# Required work
Skipping any pictures, give all of the records below again exactly.

○ ○ ○ ○ ○ ○ ○

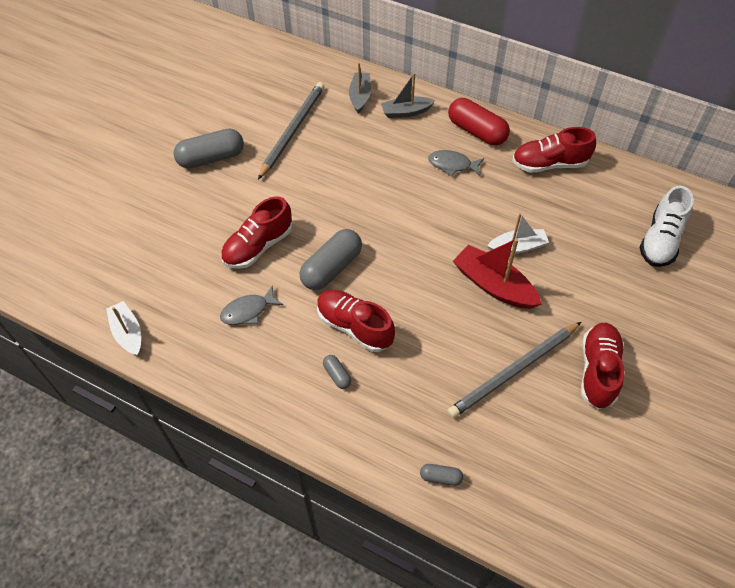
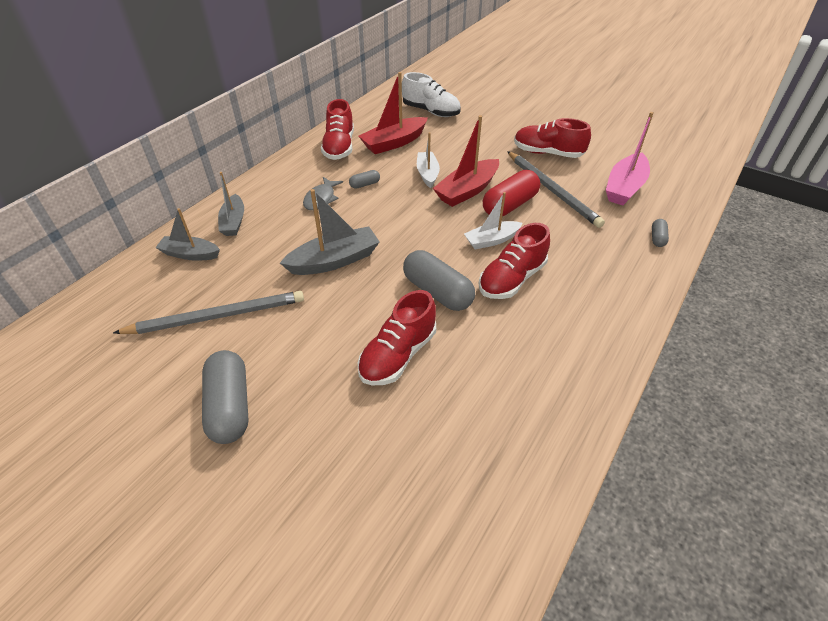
camera: 85 degrees left, 10 degrees down
white boat [106,301,141,355] -> white boat moved to [464,192,522,249]
grey fish [220,285,283,325] -> none
red shoe [221,196,292,269] -> red shoe turned 75 degrees clockwise [358,290,436,385]
grey pencil [258,82,325,180] -> grey pencil turned 135 degrees clockwise [113,291,304,334]
grey capsule [323,355,351,389] -> grey capsule moved to [349,170,380,189]
red capsule [448,98,510,145] -> red capsule moved to [483,170,540,216]
none -> grey boat [280,189,380,275]
none -> red boat [359,72,428,154]
none -> pink boat [606,112,653,205]

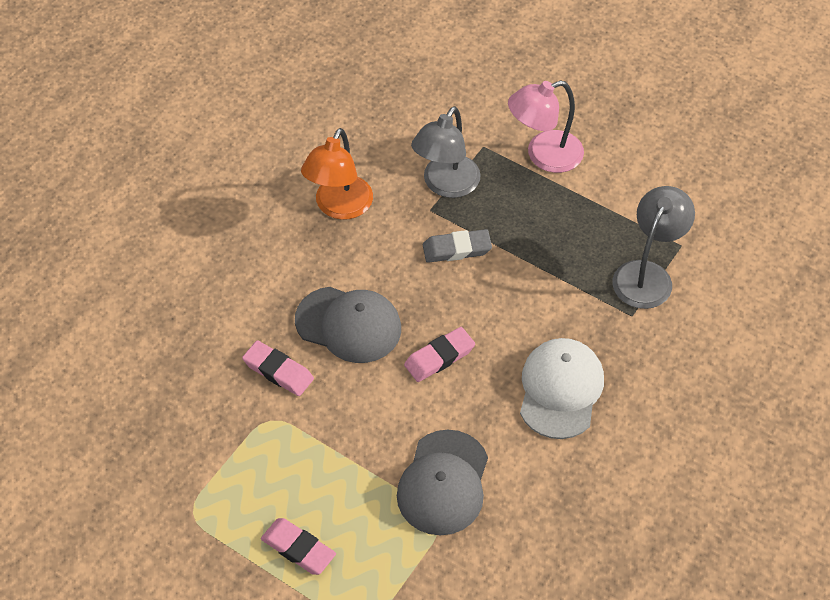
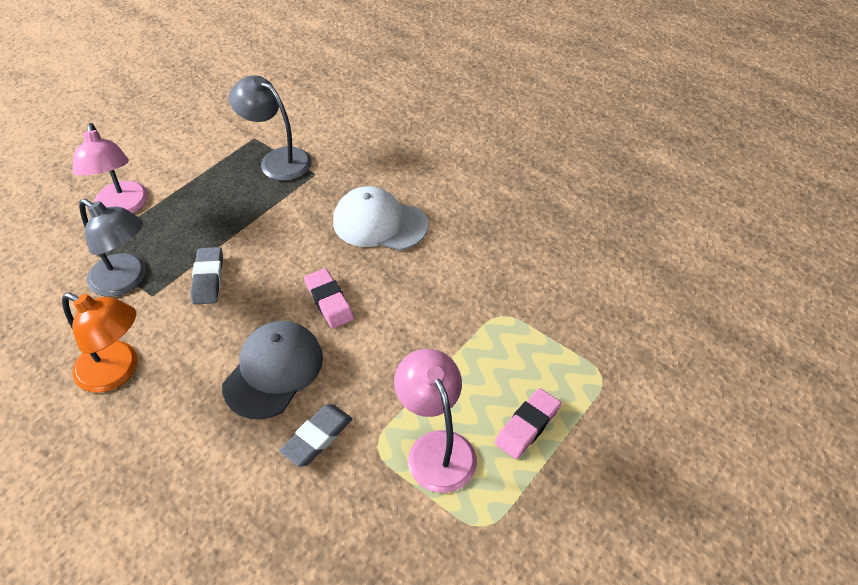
camera: 85 degrees left, 5 degrees down
pink eraser [242,340,314,396] -> grey eraser [279,404,353,467]
grey cap [397,430,488,535] -> none
none -> pink lamp [394,349,477,493]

○ ○ ○ ○ ○ ○ ○

# Solution to this task
camera: 85 degrees left, 10 degrees down
white boat [106,301,141,355] -> white boat moved to [464,192,522,249]
grey fish [220,285,283,325] -> none
red shoe [221,196,292,269] -> red shoe turned 75 degrees clockwise [358,290,436,385]
grey pencil [258,82,325,180] -> grey pencil turned 135 degrees clockwise [113,291,304,334]
grey capsule [323,355,351,389] -> grey capsule moved to [349,170,380,189]
red capsule [448,98,510,145] -> red capsule moved to [483,170,540,216]
none -> grey boat [280,189,380,275]
none -> red boat [359,72,428,154]
none -> pink boat [606,112,653,205]

camera: 85 degrees left, 5 degrees down
pink eraser [242,340,314,396] -> grey eraser [279,404,353,467]
grey cap [397,430,488,535] -> none
none -> pink lamp [394,349,477,493]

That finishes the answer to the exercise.